◆ **GIVEN DATA**
—————

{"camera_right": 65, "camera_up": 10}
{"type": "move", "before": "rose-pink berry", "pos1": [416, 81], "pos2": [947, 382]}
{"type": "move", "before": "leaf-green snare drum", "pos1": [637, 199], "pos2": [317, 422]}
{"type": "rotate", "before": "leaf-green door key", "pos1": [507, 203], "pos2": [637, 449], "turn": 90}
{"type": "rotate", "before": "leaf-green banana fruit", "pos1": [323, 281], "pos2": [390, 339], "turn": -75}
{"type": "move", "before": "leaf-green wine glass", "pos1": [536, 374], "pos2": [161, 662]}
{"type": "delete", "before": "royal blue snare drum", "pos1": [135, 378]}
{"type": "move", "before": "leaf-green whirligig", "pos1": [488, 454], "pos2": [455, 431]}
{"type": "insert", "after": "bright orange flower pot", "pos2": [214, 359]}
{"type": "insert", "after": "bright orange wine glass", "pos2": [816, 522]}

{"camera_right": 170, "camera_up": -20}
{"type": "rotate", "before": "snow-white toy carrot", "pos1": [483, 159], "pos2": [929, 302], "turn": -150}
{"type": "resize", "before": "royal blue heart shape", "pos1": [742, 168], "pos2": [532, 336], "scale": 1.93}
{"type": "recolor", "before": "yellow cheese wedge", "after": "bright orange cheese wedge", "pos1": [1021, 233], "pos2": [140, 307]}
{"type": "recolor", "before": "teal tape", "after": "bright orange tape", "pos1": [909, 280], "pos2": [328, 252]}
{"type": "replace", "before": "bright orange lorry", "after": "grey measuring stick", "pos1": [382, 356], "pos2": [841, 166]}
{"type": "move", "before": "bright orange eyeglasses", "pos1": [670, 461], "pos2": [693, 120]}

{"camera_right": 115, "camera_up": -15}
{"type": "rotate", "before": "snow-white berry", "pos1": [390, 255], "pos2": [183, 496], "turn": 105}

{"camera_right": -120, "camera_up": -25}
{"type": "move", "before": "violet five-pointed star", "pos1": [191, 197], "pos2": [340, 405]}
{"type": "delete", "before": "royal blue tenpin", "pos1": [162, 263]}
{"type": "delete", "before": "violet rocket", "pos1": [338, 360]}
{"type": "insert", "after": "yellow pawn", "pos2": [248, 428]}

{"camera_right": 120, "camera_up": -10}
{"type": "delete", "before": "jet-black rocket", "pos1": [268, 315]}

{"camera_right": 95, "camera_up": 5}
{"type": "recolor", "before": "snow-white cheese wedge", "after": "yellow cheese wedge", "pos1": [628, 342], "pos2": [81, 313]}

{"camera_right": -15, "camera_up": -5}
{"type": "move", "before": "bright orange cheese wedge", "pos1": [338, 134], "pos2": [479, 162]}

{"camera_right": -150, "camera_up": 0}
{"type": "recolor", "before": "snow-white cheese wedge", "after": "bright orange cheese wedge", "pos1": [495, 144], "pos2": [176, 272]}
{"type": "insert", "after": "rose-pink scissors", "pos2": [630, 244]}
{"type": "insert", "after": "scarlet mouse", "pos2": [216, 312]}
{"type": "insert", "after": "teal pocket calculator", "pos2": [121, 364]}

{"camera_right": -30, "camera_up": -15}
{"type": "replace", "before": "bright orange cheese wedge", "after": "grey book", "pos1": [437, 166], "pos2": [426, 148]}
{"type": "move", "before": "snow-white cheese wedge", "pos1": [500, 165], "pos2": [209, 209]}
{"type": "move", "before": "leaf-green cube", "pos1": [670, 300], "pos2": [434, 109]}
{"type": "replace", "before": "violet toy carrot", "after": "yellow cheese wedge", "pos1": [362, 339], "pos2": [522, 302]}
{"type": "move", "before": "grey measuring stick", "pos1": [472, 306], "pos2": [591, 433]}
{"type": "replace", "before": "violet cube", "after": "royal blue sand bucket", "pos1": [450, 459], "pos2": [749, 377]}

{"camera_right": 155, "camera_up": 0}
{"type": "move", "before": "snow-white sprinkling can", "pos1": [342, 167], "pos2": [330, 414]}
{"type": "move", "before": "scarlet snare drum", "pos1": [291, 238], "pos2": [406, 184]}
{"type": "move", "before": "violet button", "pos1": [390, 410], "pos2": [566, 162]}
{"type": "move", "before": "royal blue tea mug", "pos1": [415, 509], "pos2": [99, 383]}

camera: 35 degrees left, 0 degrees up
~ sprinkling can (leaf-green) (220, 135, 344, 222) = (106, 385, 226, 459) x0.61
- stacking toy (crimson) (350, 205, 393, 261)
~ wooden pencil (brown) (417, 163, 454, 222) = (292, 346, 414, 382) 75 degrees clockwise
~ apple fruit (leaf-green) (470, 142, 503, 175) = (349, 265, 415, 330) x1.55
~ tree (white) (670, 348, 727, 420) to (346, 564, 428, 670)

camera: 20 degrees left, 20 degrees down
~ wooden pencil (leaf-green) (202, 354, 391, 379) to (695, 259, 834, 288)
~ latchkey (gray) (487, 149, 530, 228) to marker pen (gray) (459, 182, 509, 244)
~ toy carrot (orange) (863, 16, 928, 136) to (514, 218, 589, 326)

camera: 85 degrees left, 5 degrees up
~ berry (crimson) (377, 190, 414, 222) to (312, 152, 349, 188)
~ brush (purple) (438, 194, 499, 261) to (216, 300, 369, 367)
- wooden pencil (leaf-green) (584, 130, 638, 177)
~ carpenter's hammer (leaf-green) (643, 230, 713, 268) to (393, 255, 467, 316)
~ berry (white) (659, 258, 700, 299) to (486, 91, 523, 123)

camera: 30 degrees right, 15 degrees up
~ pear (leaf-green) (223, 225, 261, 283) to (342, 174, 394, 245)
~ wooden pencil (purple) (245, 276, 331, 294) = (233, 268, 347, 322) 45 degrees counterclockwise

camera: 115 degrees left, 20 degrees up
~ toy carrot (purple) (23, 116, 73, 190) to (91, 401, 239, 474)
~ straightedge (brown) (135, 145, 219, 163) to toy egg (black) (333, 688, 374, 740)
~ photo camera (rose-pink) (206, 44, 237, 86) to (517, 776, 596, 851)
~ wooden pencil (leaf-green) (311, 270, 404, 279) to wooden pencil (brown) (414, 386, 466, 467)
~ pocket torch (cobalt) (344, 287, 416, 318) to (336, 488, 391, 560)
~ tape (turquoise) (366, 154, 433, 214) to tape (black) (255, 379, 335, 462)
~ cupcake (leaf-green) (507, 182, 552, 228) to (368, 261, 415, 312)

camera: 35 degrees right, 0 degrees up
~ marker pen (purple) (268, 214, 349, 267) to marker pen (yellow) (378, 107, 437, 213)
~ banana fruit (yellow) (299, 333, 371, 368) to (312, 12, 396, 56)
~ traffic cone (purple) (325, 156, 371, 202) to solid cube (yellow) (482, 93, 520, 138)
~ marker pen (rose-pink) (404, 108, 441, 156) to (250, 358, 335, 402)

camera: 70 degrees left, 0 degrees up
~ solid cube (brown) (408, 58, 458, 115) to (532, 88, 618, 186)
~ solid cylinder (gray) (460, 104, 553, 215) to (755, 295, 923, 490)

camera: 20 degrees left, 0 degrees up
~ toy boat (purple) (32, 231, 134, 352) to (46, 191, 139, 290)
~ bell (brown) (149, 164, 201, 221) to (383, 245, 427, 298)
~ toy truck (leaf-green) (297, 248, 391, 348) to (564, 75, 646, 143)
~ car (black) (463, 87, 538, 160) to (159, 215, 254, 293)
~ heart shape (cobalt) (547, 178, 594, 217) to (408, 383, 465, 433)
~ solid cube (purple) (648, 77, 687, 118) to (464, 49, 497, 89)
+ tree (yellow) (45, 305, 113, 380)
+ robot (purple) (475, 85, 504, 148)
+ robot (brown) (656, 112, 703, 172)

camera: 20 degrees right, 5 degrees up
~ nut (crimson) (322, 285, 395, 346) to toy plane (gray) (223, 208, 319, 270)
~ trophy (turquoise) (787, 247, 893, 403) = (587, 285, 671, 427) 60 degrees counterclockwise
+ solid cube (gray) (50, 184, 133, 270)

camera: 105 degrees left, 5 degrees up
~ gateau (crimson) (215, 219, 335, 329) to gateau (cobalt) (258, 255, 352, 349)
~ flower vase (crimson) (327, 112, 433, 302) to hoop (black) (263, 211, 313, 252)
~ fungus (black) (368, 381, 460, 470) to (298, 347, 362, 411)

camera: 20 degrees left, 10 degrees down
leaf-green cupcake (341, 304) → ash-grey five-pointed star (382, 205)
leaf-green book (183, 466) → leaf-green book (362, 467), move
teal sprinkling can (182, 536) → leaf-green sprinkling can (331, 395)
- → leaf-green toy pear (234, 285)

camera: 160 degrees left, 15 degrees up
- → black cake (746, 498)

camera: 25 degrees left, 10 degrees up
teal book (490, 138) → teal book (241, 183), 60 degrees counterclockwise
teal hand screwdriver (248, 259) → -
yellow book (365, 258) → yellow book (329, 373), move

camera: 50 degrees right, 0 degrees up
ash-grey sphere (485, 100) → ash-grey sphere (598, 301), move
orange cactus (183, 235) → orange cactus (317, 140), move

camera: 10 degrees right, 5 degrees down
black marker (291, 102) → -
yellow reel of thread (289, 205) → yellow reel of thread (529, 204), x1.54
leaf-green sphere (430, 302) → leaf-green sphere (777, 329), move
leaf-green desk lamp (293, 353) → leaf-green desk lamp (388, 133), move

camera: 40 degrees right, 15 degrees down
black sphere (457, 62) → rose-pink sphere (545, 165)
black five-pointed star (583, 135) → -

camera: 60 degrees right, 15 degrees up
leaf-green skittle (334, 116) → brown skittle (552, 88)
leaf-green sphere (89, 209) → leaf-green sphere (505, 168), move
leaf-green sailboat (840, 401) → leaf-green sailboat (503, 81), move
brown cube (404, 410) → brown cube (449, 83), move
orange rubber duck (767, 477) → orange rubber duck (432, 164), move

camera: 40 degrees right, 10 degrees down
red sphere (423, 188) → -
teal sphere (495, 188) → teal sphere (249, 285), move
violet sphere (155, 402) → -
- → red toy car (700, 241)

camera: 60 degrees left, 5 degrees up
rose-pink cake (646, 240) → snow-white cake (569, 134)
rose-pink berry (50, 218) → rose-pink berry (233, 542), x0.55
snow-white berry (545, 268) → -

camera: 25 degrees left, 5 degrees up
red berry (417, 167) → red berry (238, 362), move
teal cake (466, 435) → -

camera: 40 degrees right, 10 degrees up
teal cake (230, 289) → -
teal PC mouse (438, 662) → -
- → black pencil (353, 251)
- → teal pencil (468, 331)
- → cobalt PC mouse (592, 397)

—————

◆ **PROBLEM TO SOLVE**
From the entries above, write out only the lines starting at the line that holds "leaf-green book (183, 466)" and ending at the line that holds "teal sprinkling can", keeping both and matching them exactly.

◆ **WRITTEN REPLY**
leaf-green book (183, 466) → leaf-green book (362, 467), move
teal sprinkling can (182, 536) → leaf-green sprinkling can (331, 395)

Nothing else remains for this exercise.